### ACTIVITY
Your task is to write out every line of the data exactly. Drop the pictures.

### INPUT

┄┄┄┄┄┄

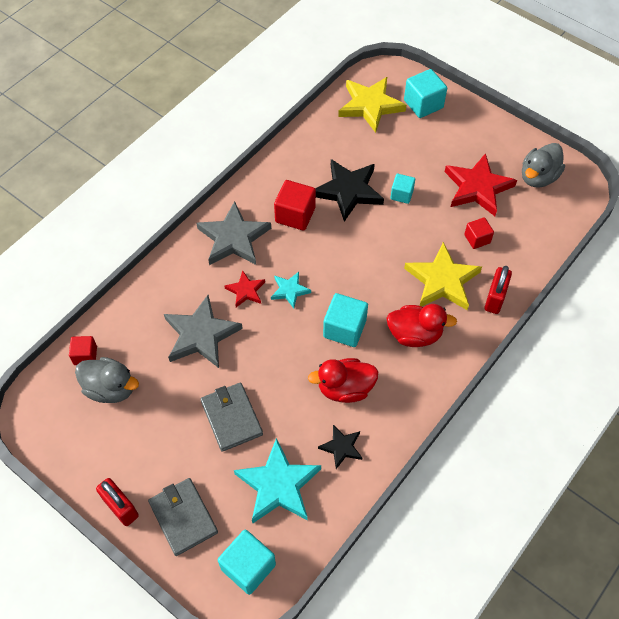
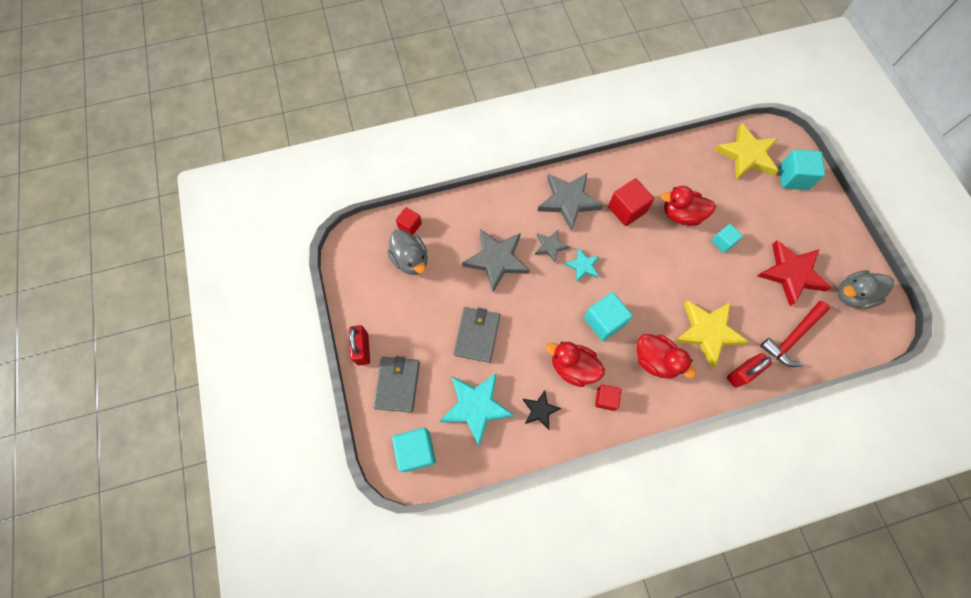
camera: 35 degrees right, 10 degrees up
red star [224,270,265,307] -> grey star [535,230,570,262]
black star [315,159,384,222] -> red duck [661,186,716,226]
red cube [464,217,494,249] -> red cube moved to [595,384,621,411]
none -> red hammer [760,301,830,367]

┄┄┄┄┄┄

### RESPONSE FOR THIS EXERCISE
camera: 35 degrees right, 10 degrees up
red star [224,270,265,307] -> grey star [535,230,570,262]
black star [315,159,384,222] -> red duck [661,186,716,226]
red cube [464,217,494,249] -> red cube moved to [595,384,621,411]
none -> red hammer [760,301,830,367]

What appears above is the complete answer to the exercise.